> _EXERCISE INSTRUCTIONS_
Some entries follow. Reproduce exactly the lines starting at the one with "C4: 4.7uF (SIG22, VDD) -> none" and stopping after the one with "TR1: PNP 2N2907".

Difference listings:
───

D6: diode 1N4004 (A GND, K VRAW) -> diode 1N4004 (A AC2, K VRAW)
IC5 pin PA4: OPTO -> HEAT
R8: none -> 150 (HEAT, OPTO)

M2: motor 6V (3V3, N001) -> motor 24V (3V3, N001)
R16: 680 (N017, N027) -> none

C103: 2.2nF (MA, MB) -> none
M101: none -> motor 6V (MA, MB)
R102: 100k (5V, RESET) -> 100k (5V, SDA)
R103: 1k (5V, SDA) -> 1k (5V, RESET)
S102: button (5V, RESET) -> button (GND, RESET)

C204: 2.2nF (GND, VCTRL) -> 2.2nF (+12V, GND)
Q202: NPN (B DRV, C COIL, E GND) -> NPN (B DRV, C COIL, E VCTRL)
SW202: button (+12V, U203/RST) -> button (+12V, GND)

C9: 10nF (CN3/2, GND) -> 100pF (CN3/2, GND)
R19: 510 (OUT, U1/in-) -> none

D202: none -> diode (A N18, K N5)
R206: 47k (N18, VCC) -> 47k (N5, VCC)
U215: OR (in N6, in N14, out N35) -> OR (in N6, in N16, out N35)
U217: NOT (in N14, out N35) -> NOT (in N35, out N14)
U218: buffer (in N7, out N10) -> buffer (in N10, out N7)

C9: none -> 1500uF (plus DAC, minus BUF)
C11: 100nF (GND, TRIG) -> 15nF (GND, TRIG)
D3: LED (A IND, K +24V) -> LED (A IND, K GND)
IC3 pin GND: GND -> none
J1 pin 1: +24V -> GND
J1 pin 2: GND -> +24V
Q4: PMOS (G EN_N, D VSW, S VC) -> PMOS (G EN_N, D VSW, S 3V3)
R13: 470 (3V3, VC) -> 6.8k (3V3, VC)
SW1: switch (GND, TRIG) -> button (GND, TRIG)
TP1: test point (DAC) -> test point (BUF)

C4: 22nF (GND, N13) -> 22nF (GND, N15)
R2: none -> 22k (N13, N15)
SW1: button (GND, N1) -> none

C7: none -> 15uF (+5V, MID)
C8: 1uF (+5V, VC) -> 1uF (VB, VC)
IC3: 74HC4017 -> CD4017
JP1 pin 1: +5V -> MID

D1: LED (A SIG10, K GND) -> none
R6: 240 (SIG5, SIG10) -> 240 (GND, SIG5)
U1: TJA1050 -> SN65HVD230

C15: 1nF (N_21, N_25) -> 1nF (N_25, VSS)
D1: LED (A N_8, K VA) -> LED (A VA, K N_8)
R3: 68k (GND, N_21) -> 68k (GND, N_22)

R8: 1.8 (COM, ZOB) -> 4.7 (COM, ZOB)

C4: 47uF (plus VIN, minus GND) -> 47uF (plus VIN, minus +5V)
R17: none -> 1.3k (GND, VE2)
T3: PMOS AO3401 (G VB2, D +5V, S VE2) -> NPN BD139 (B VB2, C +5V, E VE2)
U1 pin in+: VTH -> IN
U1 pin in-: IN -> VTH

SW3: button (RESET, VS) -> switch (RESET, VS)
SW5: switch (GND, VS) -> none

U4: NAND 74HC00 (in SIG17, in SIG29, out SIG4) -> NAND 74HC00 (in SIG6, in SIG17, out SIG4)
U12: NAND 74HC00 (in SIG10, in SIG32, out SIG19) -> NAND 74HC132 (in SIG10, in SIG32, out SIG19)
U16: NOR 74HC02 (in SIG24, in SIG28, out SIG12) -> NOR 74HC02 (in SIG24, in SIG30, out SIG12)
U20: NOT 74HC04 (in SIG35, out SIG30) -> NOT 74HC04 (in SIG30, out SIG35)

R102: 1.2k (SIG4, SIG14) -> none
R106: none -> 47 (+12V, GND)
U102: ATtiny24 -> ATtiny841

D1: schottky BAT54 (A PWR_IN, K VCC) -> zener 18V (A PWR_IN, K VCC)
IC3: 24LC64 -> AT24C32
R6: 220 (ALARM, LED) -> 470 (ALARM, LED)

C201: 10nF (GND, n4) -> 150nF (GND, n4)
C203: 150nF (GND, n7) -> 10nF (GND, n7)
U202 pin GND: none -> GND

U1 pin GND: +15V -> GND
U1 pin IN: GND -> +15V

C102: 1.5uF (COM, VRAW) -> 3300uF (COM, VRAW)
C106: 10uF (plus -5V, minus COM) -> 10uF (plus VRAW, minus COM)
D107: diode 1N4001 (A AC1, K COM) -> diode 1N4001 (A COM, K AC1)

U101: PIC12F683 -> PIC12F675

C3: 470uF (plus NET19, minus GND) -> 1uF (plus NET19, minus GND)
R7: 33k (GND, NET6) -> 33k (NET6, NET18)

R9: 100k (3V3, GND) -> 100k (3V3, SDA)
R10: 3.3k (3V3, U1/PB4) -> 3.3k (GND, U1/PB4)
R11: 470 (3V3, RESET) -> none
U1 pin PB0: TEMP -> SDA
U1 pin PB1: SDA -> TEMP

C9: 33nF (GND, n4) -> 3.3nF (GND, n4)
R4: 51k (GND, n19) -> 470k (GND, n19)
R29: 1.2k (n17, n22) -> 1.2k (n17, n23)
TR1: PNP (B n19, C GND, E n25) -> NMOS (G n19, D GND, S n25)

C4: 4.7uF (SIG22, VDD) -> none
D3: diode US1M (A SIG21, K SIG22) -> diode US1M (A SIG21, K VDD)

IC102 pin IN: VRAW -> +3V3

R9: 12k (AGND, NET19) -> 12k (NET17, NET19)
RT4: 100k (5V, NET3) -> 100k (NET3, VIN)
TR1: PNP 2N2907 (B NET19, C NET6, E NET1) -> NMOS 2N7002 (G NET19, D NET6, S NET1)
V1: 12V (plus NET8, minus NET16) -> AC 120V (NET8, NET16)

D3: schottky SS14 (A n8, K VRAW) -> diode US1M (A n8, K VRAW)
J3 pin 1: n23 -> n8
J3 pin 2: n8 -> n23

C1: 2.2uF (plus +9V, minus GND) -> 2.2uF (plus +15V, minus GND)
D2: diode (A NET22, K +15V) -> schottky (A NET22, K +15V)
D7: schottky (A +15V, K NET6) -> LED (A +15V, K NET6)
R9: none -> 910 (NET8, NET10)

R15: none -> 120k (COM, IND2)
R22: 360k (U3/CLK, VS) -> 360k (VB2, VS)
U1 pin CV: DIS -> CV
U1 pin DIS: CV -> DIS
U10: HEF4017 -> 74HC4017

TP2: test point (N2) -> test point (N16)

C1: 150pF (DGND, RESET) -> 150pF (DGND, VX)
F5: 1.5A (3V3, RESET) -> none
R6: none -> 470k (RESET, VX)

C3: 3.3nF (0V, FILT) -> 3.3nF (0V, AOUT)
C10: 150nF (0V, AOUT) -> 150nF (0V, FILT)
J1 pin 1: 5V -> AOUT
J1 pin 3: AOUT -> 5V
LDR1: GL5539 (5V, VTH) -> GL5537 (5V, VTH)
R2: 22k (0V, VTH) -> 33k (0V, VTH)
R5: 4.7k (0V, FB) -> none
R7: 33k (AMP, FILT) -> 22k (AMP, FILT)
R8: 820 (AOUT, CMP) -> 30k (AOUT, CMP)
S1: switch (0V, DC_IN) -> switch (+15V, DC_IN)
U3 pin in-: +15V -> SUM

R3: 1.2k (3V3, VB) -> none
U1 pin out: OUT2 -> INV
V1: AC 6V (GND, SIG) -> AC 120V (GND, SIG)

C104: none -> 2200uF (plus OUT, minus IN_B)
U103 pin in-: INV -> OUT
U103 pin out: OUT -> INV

───

> _ANSWER TO THE PROBLEM_
C4: 4.7uF (SIG22, VDD) -> none
D3: diode US1M (A SIG21, K SIG22) -> diode US1M (A SIG21, K VDD)

IC102 pin IN: VRAW -> +3V3

R9: 12k (AGND, NET19) -> 12k (NET17, NET19)
RT4: 100k (5V, NET3) -> 100k (NET3, VIN)
TR1: PNP 2N2907 (B NET19, C NET6, E NET1) -> NMOS 2N7002 (G NET19, D NET6, S NET1)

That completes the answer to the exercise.